■ **WORK INSTRUCTION**
Be exact. Print each record as it stands.

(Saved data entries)

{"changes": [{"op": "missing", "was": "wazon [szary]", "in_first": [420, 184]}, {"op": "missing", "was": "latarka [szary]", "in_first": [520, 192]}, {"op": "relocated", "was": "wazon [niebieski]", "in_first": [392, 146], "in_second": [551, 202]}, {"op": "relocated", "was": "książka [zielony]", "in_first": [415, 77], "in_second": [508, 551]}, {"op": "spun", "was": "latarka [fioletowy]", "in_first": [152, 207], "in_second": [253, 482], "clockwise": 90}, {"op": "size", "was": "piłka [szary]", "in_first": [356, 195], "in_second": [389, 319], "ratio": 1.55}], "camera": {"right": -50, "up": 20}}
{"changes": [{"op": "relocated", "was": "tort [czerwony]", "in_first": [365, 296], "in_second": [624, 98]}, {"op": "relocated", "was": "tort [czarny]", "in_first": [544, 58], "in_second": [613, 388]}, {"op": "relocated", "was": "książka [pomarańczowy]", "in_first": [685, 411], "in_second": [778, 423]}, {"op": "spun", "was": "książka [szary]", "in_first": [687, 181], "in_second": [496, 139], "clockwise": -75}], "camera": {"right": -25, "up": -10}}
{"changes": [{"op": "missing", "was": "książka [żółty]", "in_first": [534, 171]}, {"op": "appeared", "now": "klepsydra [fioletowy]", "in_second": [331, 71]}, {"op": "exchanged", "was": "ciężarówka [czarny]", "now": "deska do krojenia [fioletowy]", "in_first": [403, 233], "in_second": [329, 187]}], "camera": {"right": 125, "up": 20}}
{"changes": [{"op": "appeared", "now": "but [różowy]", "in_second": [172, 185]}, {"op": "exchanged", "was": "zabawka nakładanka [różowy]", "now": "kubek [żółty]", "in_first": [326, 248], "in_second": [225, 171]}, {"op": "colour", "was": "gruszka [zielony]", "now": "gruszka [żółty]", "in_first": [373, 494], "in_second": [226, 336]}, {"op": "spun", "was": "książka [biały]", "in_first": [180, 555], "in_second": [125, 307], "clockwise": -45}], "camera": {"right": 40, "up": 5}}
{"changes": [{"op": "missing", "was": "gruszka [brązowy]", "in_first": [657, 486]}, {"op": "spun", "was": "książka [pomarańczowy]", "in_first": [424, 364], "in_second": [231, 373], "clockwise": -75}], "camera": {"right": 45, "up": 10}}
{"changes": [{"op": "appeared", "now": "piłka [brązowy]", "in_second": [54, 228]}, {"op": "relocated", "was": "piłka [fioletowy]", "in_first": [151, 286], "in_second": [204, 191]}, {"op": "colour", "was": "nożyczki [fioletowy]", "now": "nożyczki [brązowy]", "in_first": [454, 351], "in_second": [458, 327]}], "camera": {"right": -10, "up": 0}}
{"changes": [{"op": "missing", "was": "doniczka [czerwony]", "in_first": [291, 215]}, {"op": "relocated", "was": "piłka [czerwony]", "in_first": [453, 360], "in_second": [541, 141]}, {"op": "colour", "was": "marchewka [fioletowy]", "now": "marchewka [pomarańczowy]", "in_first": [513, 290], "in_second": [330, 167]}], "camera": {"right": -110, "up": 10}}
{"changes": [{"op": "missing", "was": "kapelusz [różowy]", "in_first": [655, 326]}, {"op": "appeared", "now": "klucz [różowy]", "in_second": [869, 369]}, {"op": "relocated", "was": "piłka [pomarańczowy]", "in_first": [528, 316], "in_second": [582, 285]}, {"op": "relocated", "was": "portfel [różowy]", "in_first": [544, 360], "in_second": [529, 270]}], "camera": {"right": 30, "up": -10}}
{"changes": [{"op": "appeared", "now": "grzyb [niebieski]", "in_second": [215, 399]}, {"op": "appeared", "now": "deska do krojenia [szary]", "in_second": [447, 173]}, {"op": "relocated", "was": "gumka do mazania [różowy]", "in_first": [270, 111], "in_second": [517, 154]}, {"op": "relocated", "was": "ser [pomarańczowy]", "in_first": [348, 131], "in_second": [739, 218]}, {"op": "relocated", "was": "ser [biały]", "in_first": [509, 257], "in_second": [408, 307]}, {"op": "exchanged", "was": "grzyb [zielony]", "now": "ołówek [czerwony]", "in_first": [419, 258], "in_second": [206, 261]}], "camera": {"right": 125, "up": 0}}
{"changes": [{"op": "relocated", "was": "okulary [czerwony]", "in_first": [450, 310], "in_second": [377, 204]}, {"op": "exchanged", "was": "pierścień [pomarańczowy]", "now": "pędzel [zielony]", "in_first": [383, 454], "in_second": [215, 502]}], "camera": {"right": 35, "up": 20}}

■ **OUTPUT FOR THIS TASK**
{"changes": [{"op": "missing", "was": "wazon [szary]", "in_first": [420, 184]}, {"op": "missing", "was": "latarka [szary]", "in_first": [520, 192]}, {"op": "relocated", "was": "wazon [niebieski]", "in_first": [392, 146], "in_second": [551, 202]}, {"op": "relocated", "was": "książka [zielony]", "in_first": [415, 77], "in_second": [508, 551]}, {"op": "spun", "was": "latarka [fioletowy]", "in_first": [152, 207], "in_second": [253, 482], "clockwise": 90}, {"op": "size", "was": "piłka [szary]", "in_first": [356, 195], "in_second": [389, 319], "ratio": 1.55}], "camera": {"right": -50, "up": 20}}
{"changes": [{"op": "relocated", "was": "tort [czerwony]", "in_first": [365, 296], "in_second": [624, 98]}, {"op": "relocated", "was": "tort [czarny]", "in_first": [544, 58], "in_second": [613, 388]}, {"op": "relocated", "was": "książka [pomarańczowy]", "in_first": [685, 411], "in_second": [778, 423]}, {"op": "spun", "was": "książka [szary]", "in_first": [687, 181], "in_second": [496, 139], "clockwise": -75}], "camera": {"right": -25, "up": -10}}
{"changes": [{"op": "missing", "was": "książka [żółty]", "in_first": [534, 171]}, {"op": "appeared", "now": "klepsydra [fioletowy]", "in_second": [331, 71]}, {"op": "exchanged", "was": "ciężarówka [czarny]", "now": "deska do krojenia [fioletowy]", "in_first": [403, 233], "in_second": [329, 187]}], "camera": {"right": 125, "up": 20}}
{"changes": [{"op": "appeared", "now": "but [różowy]", "in_second": [172, 185]}, {"op": "exchanged", "was": "zabawka nakładanka [różowy]", "now": "kubek [żółty]", "in_first": [326, 248], "in_second": [225, 171]}, {"op": "colour", "was": "gruszka [zielony]", "now": "gruszka [żółty]", "in_first": [373, 494], "in_second": [226, 336]}, {"op": "spun", "was": "książka [biały]", "in_first": [180, 555], "in_second": [125, 307], "clockwise": -45}], "camera": {"right": 40, "up": 5}}
{"changes": [{"op": "missing", "was": "gruszka [brązowy]", "in_first": [657, 486]}, {"op": "spun", "was": "książka [pomarańczowy]", "in_first": [424, 364], "in_second": [231, 373], "clockwise": -75}], "camera": {"right": 45, "up": 10}}
{"changes": [{"op": "appeared", "now": "piłka [brązowy]", "in_second": [54, 228]}, {"op": "relocated", "was": "piłka [fioletowy]", "in_first": [151, 286], "in_second": [204, 191]}, {"op": "colour", "was": "nożyczki [fioletowy]", "now": "nożyczki [brązowy]", "in_first": [454, 351], "in_second": [458, 327]}], "camera": {"right": -10, "up": 0}}
{"changes": [{"op": "missing", "was": "doniczka [czerwony]", "in_first": [291, 215]}, {"op": "relocated", "was": "piłka [czerwony]", "in_first": [453, 360], "in_second": [541, 141]}, {"op": "colour", "was": "marchewka [fioletowy]", "now": "marchewka [pomarańczowy]", "in_first": [513, 290], "in_second": [330, 167]}], "camera": {"right": -110, "up": 10}}
{"changes": [{"op": "missing", "was": "kapelusz [różowy]", "in_first": [655, 326]}, {"op": "appeared", "now": "klucz [różowy]", "in_second": [869, 369]}, {"op": "relocated", "was": "piłka [pomarańczowy]", "in_first": [528, 316], "in_second": [582, 285]}, {"op": "relocated", "was": "portfel [różowy]", "in_first": [544, 360], "in_second": [529, 270]}], "camera": {"right": 30, "up": -10}}
{"changes": [{"op": "appeared", "now": "grzyb [niebieski]", "in_second": [215, 399]}, {"op": "appeared", "now": "deska do krojenia [szary]", "in_second": [447, 173]}, {"op": "relocated", "was": "gumka do mazania [różowy]", "in_first": [270, 111], "in_second": [517, 154]}, {"op": "relocated", "was": "ser [pomarańczowy]", "in_first": [348, 131], "in_second": [739, 218]}, {"op": "relocated", "was": "ser [biały]", "in_first": [509, 257], "in_second": [408, 307]}, {"op": "exchanged", "was": "grzyb [zielony]", "now": "ołówek [czerwony]", "in_first": [419, 258], "in_second": [206, 261]}], "camera": {"right": 125, "up": 0}}
{"changes": [{"op": "relocated", "was": "okulary [czerwony]", "in_first": [450, 310], "in_second": [377, 204]}, {"op": "exchanged", "was": "pierścień [pomarańczowy]", "now": "pędzel [zielony]", "in_first": [383, 454], "in_second": [215, 502]}], "camera": {"right": 35, "up": 20}}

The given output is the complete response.